Reproduce the lines below verbatim, omitting the pictures from your answer.

> [INPUT FOR THIS TASK]
--------

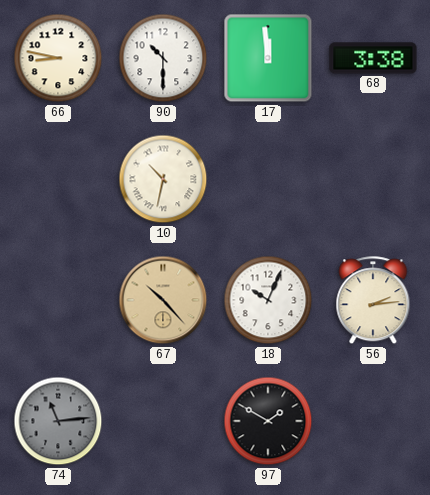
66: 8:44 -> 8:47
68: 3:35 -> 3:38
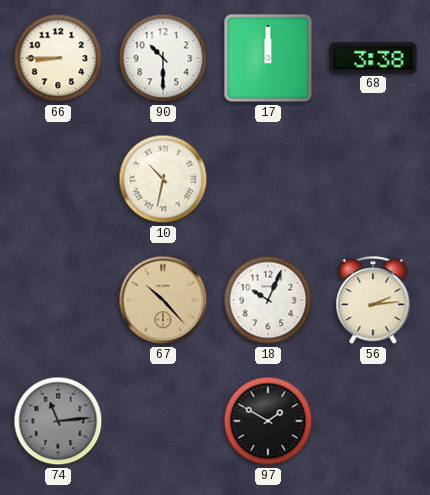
66: 8:47 -> 8:45
17: 11:59 -> 12:00
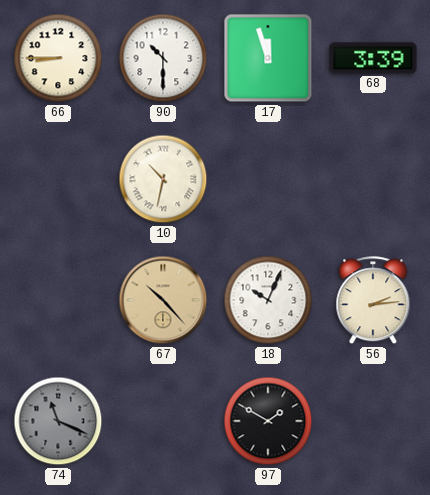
17: 12:00 -> 11:57
68: 3:38 -> 3:39
74: 11:14 -> 11:19
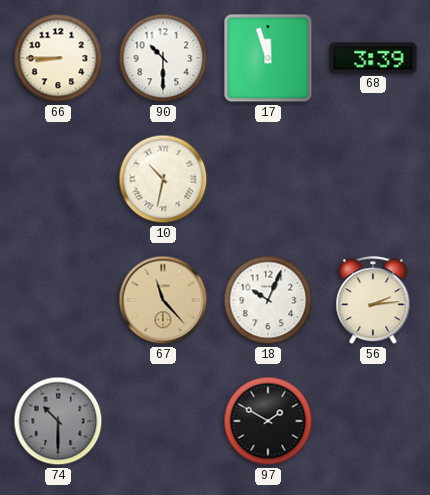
67: 10:23 -> 11:23
74: 11:19 -> 10:30
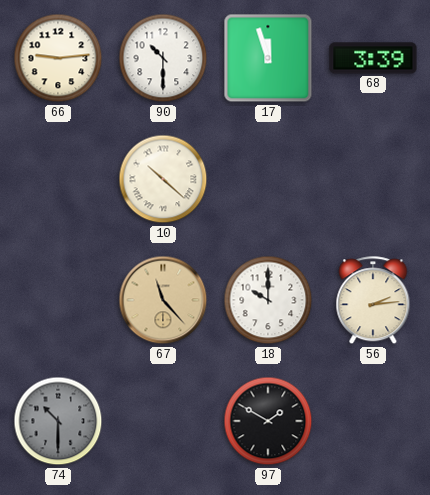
66: 8:45 -> 9:14
10: 10:32 -> 10:22
18: 10:04 -> 10:00
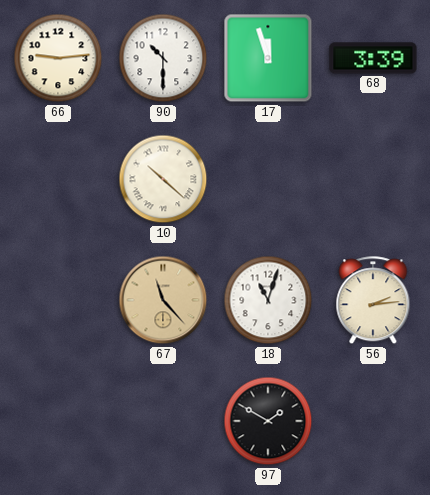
18: 10:00 -> 11:03
74: 10:30 -> none
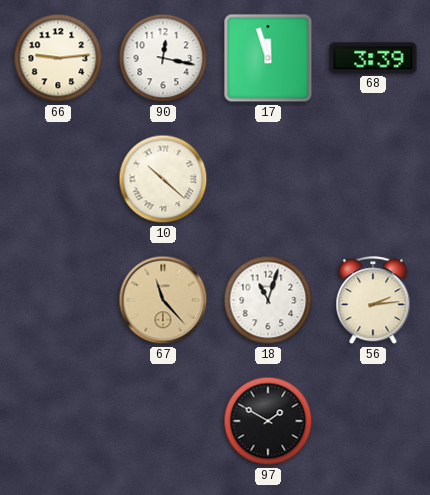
90: 10:30 -> 12:17
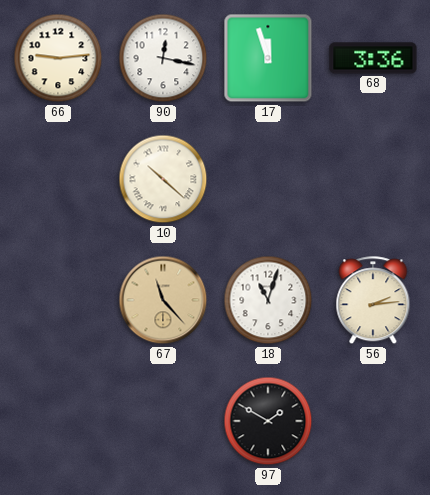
68: 3:39 -> 3:36
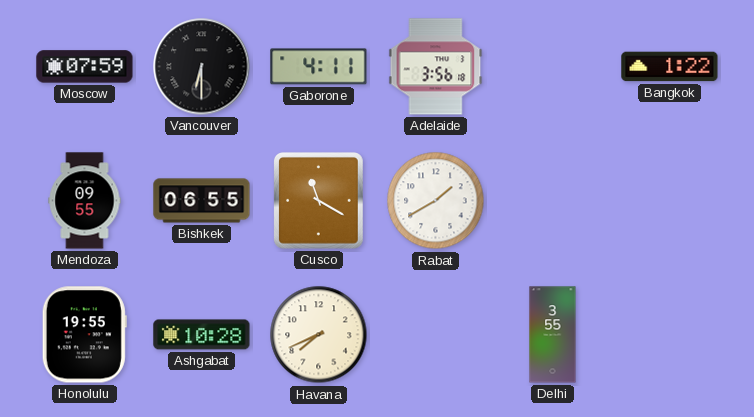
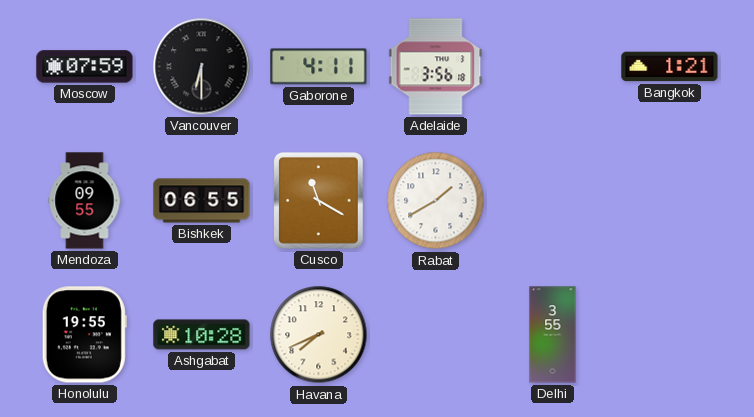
Bangkok: 1:22 -> 1:21
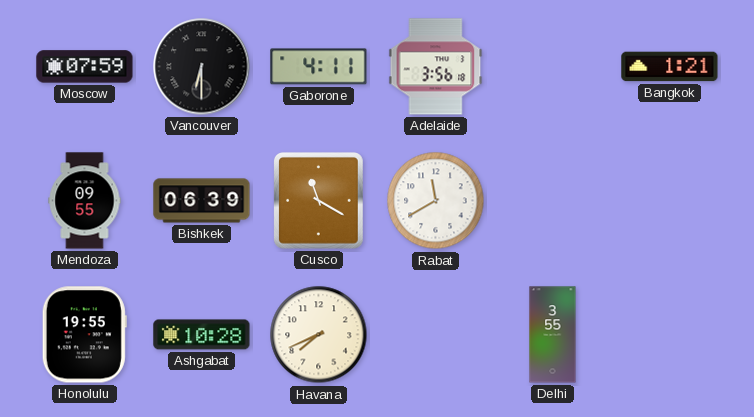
Bishkek: 06:55 -> 06:39
Rabat: 1:40 -> 11:40
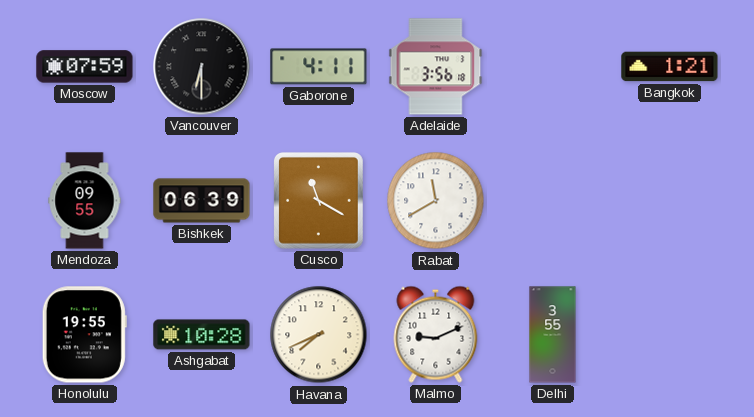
Malmo: none -> 9:11
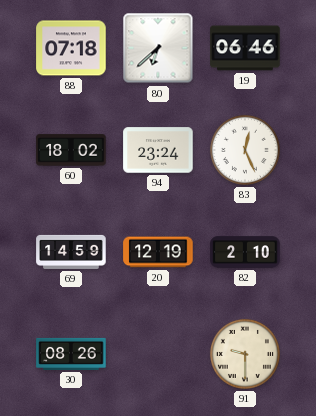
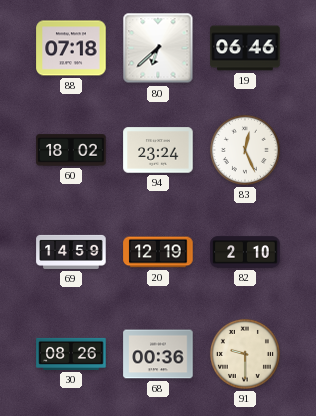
68: none -> 00:36
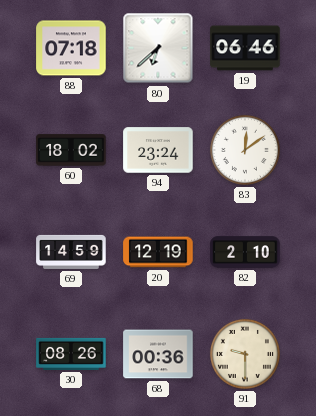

--------

> [PROBLEM SOLUTION]
66: 8:44 -> 8:47
68: 3:35 -> 3:38
66: 8:47 -> 8:45
17: 11:59 -> 12:00
17: 12:00 -> 11:57
68: 3:38 -> 3:39
74: 11:14 -> 11:19
67: 10:23 -> 11:23
74: 11:19 -> 10:30
66: 8:45 -> 9:14
10: 10:32 -> 10:22
18: 10:04 -> 10:00
18: 10:00 -> 11:03
74: 10:30 -> none
90: 10:30 -> 12:17
68: 3:39 -> 3:36
Bangkok: 1:22 -> 1:21
Bishkek: 06:55 -> 06:39
Rabat: 1:40 -> 11:40
Malmo: none -> 9:11
68: none -> 00:36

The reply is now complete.